» **WHAT THE EXERCISE ASKS**
Begin at the line bearing "R2: 56k (GND, NET5) -> 56k (NET7, NET14)". Transcribe it and all subsequent lines of the material below exactly, and nothing more.

(MATERIAL SUPPLIED begins)

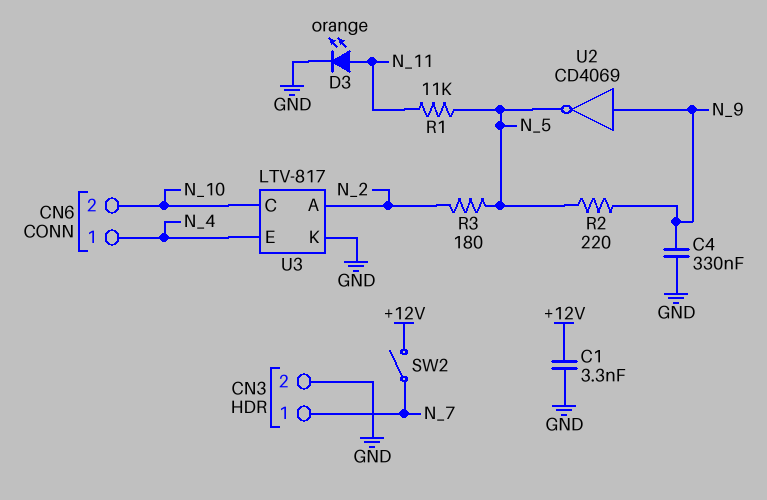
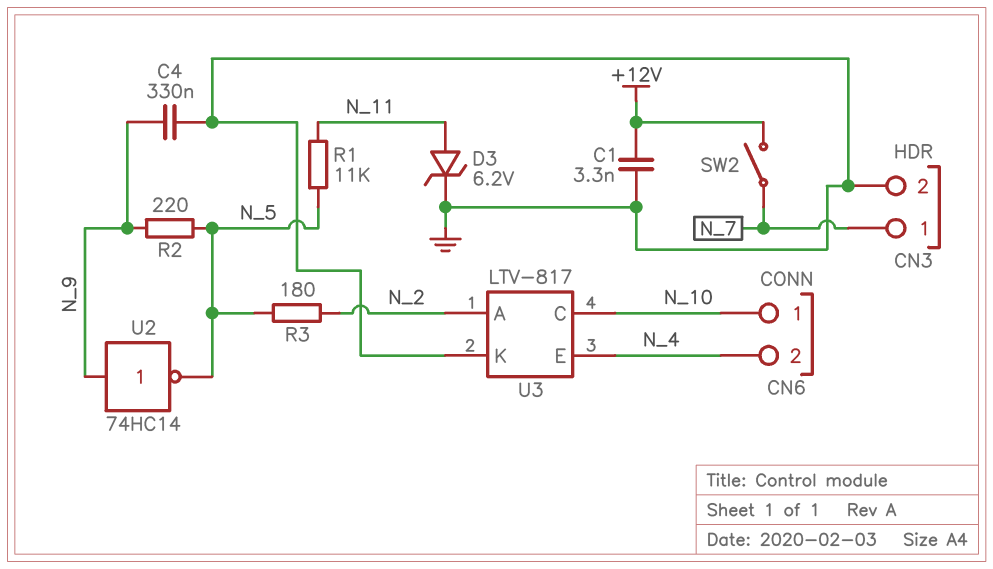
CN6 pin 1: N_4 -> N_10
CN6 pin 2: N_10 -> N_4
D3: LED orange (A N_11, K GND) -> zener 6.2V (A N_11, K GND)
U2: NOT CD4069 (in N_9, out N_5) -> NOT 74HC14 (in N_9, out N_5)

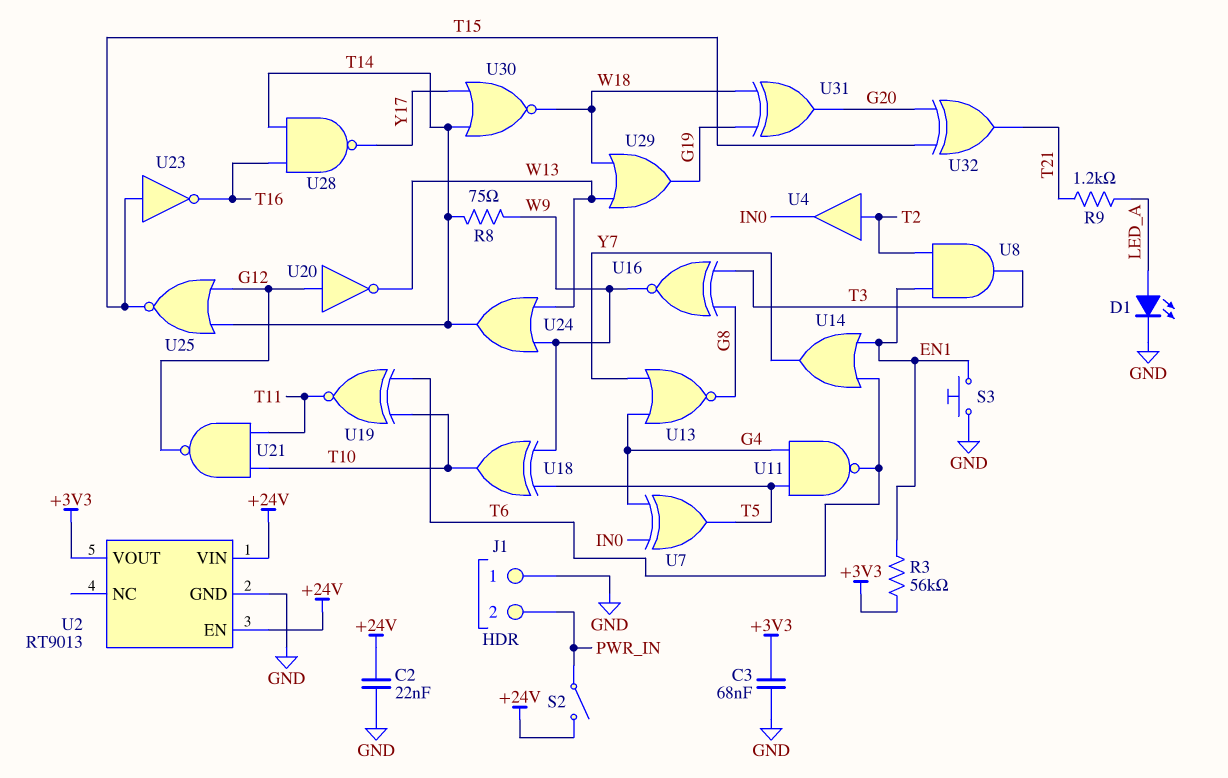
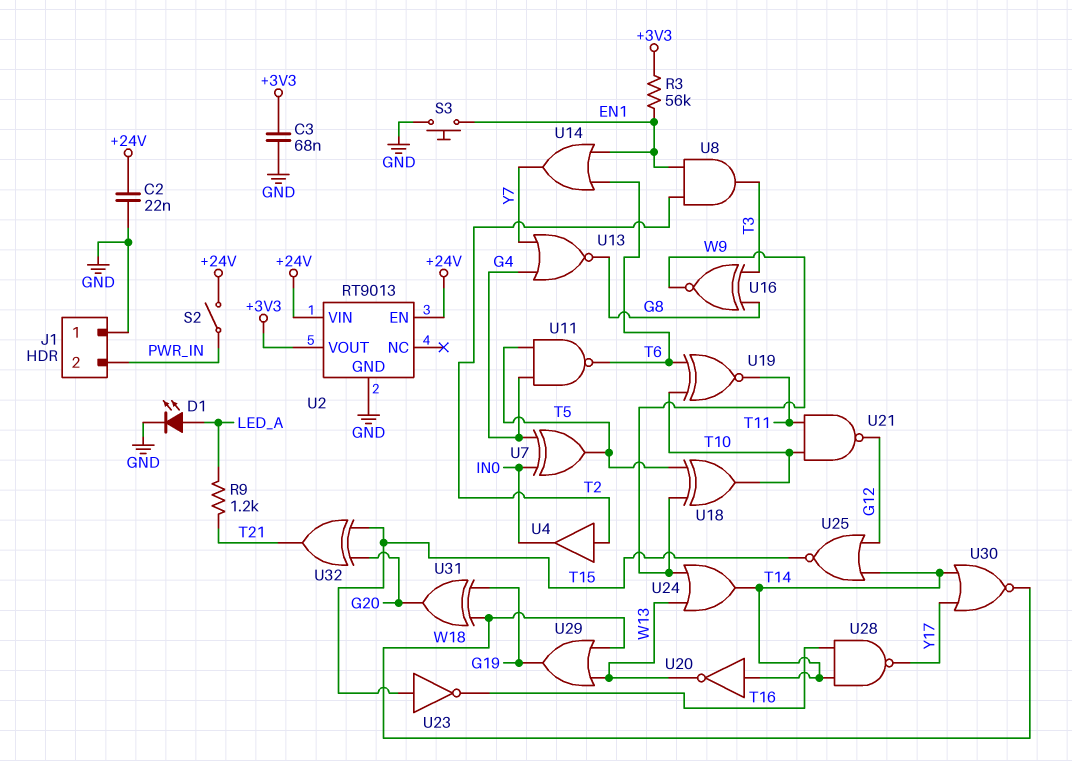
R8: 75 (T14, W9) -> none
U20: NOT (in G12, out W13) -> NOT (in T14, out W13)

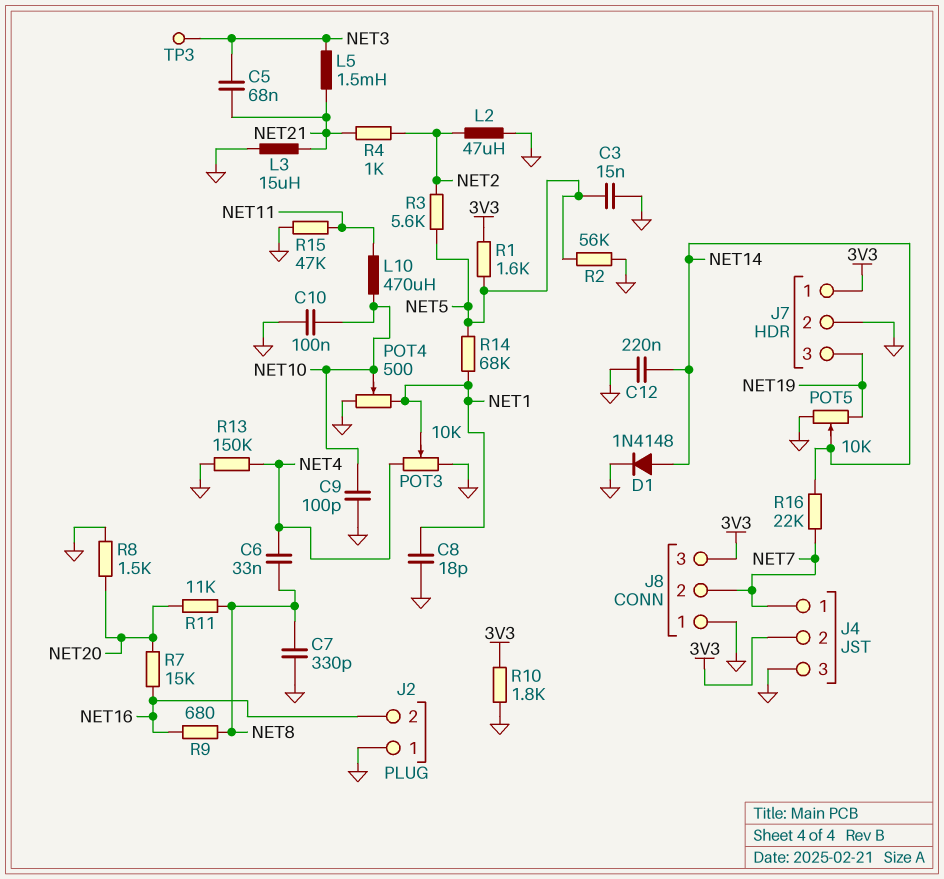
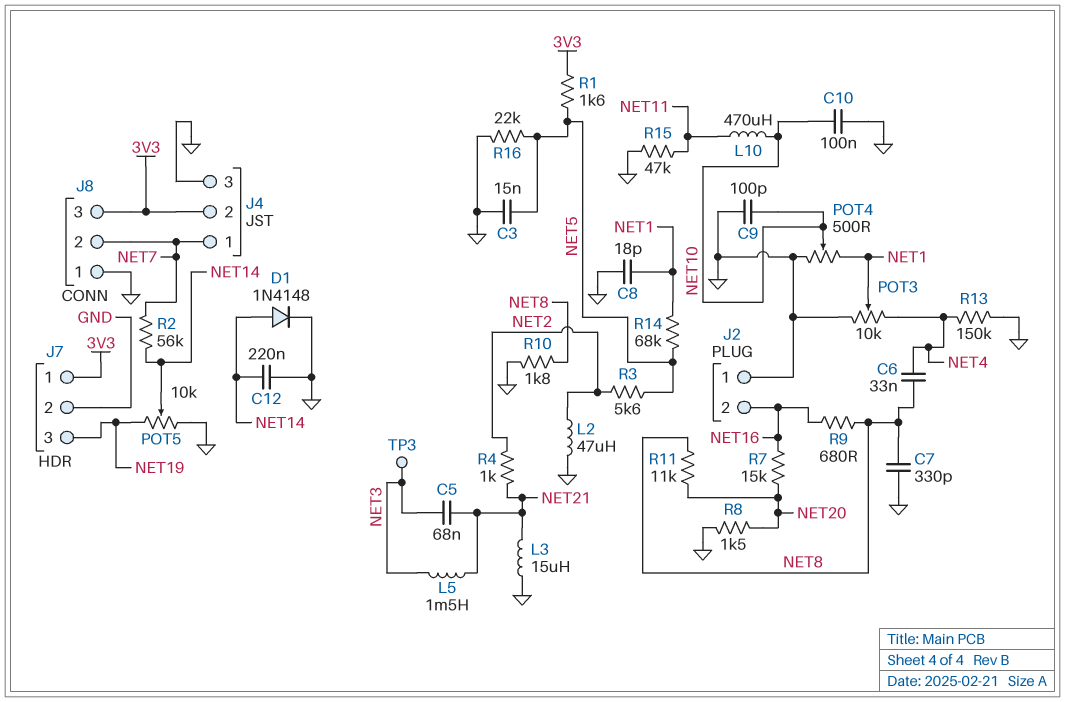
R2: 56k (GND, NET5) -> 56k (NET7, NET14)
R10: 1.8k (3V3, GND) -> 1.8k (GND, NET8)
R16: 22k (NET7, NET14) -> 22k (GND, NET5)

(MATERIAL SUPPLIED ends)

» **RESULT OF THE TASK**
R2: 56k (GND, NET5) -> 56k (NET7, NET14)
R10: 1.8k (3V3, GND) -> 1.8k (GND, NET8)
R16: 22k (NET7, NET14) -> 22k (GND, NET5)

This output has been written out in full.